- [Data in this exercise]
◆ ◆ ◆
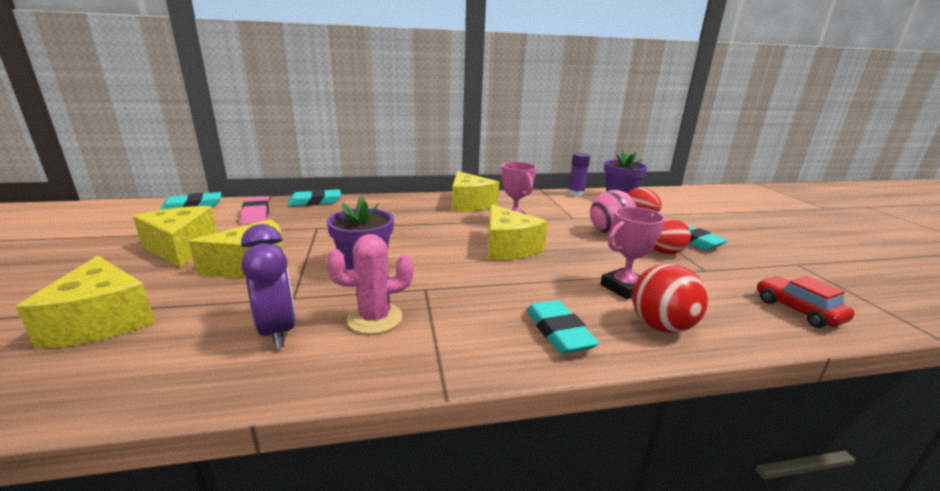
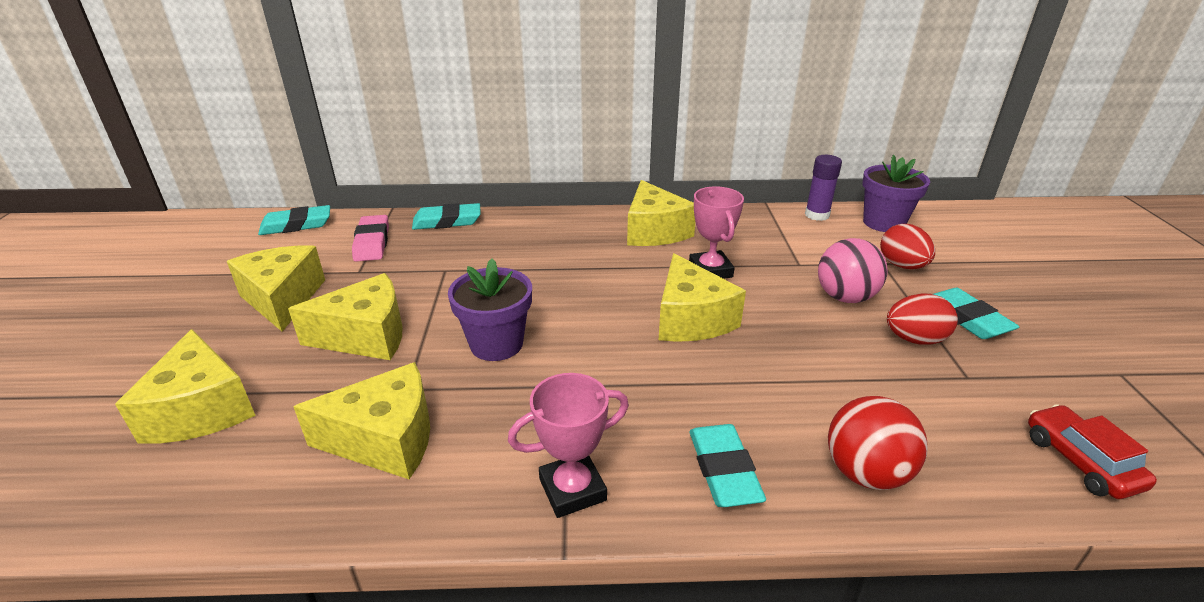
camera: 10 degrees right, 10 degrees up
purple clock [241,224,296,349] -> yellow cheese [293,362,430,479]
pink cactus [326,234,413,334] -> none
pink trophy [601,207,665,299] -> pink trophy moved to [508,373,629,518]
◆ ◆ ◆
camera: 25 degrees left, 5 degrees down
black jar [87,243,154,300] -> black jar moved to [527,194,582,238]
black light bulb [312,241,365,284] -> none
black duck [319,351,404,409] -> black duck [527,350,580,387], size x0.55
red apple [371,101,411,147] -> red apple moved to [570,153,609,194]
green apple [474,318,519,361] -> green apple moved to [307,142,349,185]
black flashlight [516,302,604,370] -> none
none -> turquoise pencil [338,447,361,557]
◆ ◆ ◆
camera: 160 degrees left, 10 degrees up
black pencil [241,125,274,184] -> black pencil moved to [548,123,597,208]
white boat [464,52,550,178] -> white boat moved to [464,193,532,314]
◆ ◆ ◆
- [Required action] Your answer should be the lines of the listing above between the line holding "purple clock [241,224,296,349]" and the line holding "pink trophy [601,207,665,299]", inclusive, restated word for word and alone.

- [Solution to this task]
purple clock [241,224,296,349] -> yellow cheese [293,362,430,479]
pink cactus [326,234,413,334] -> none
pink trophy [601,207,665,299] -> pink trophy moved to [508,373,629,518]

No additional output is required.